*WORK TASK:* All the lines below need retyping exactly, apart from the images.

*DATA UNDER STUDY:*
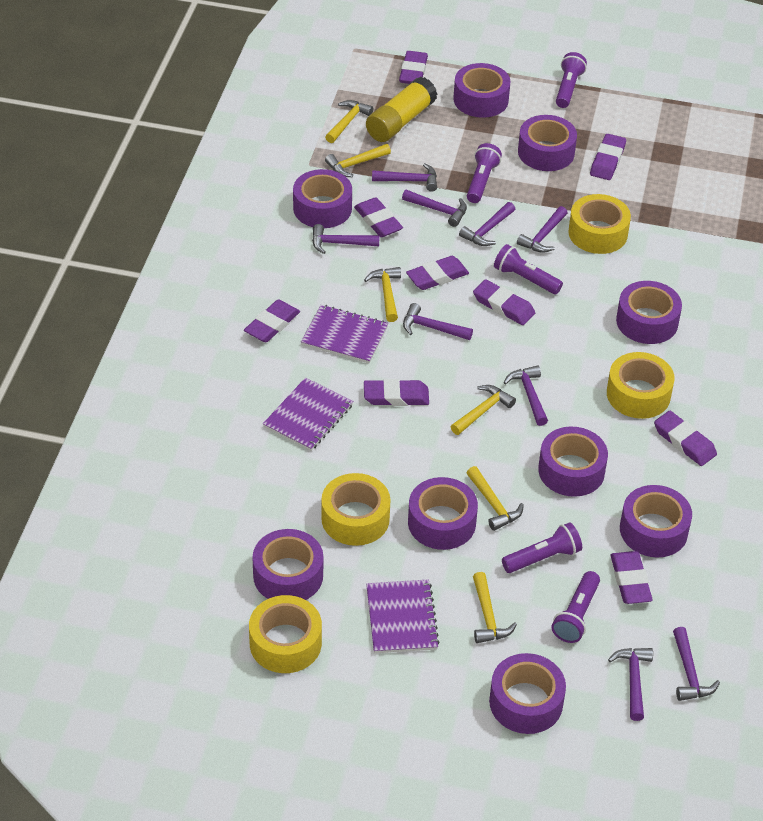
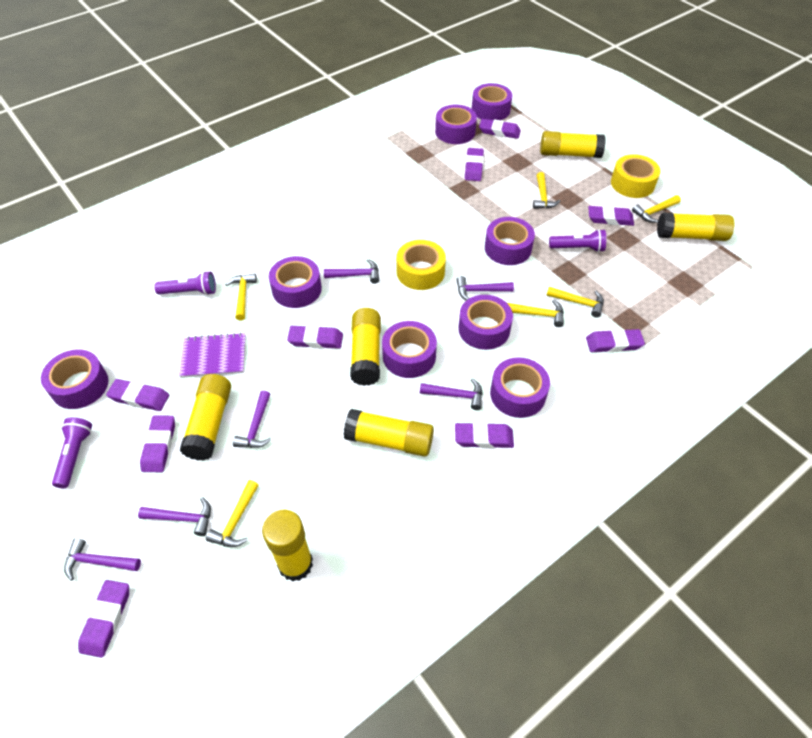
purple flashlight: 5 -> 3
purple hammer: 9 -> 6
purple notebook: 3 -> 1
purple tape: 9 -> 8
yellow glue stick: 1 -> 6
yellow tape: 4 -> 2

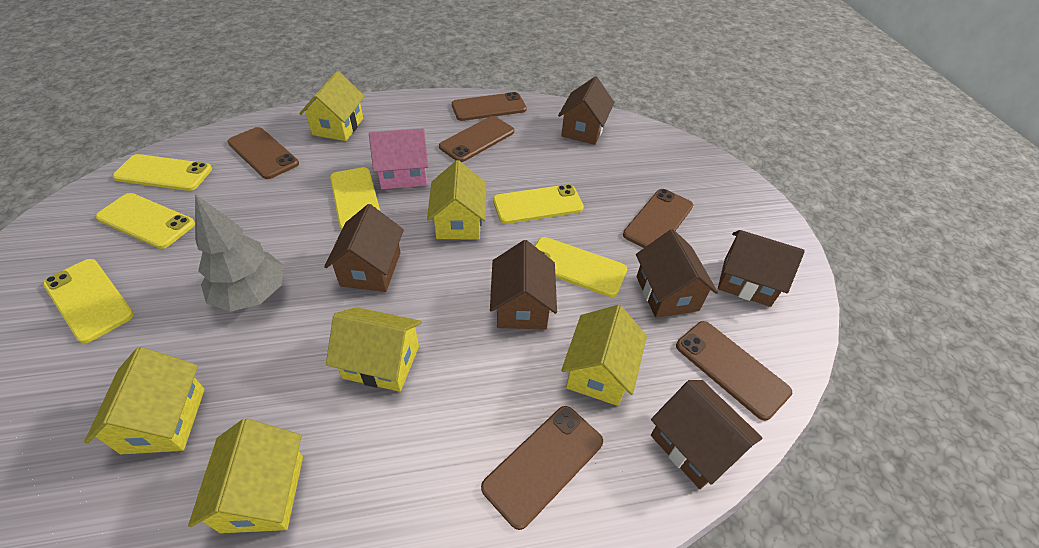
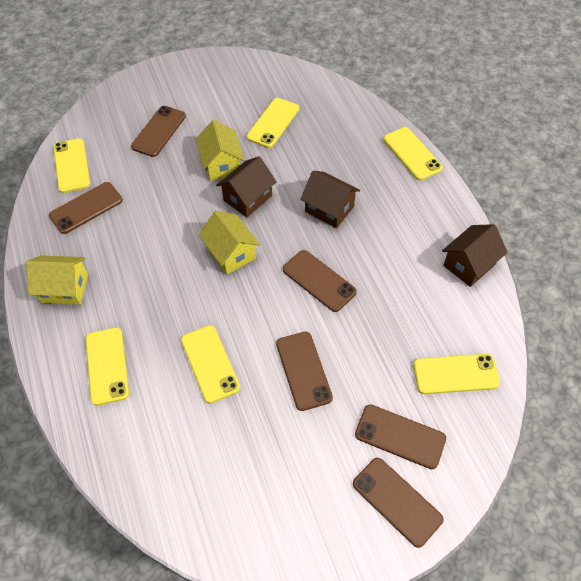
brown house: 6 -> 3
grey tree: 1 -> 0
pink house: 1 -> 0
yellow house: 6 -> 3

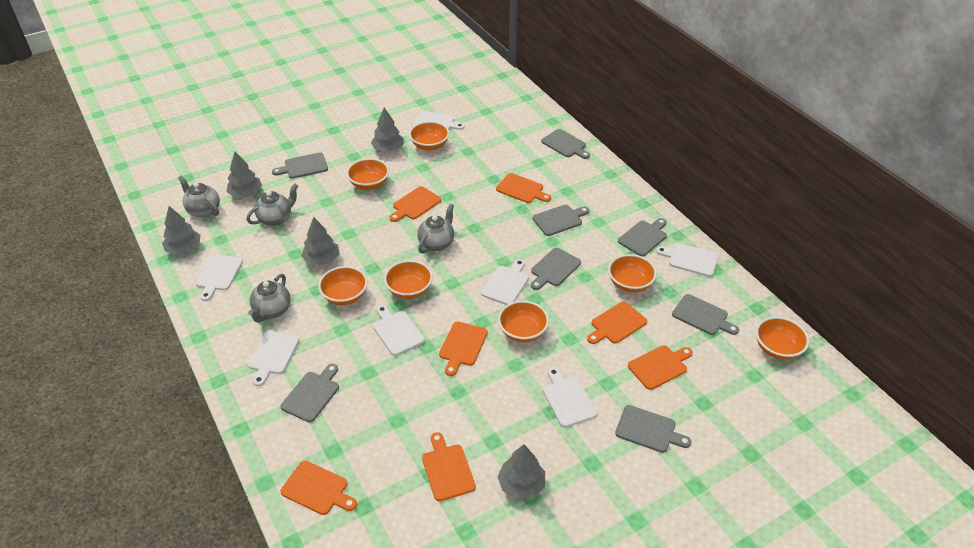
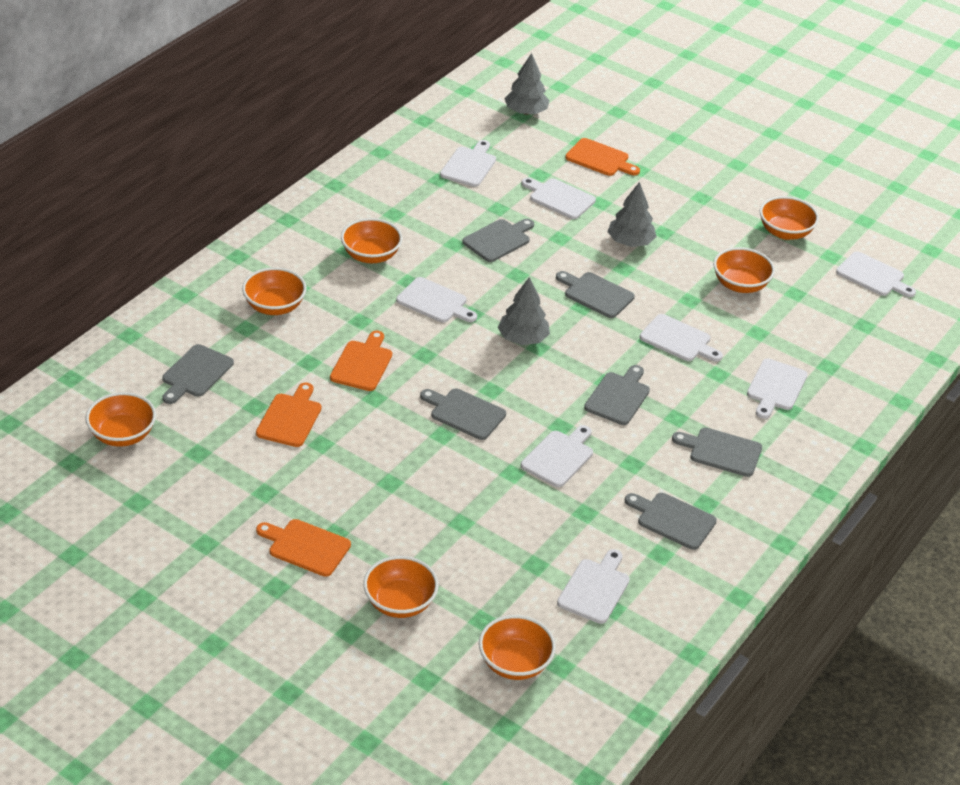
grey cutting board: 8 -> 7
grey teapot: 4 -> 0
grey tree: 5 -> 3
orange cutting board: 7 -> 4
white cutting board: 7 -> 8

*YOUR RESPONSE:*
purple flashlight: 5 -> 3
purple hammer: 9 -> 6
purple notebook: 3 -> 1
purple tape: 9 -> 8
yellow glue stick: 1 -> 6
yellow tape: 4 -> 2

brown house: 6 -> 3
grey tree: 1 -> 0
pink house: 1 -> 0
yellow house: 6 -> 3

grey cutting board: 8 -> 7
grey teapot: 4 -> 0
grey tree: 5 -> 3
orange cutting board: 7 -> 4
white cutting board: 7 -> 8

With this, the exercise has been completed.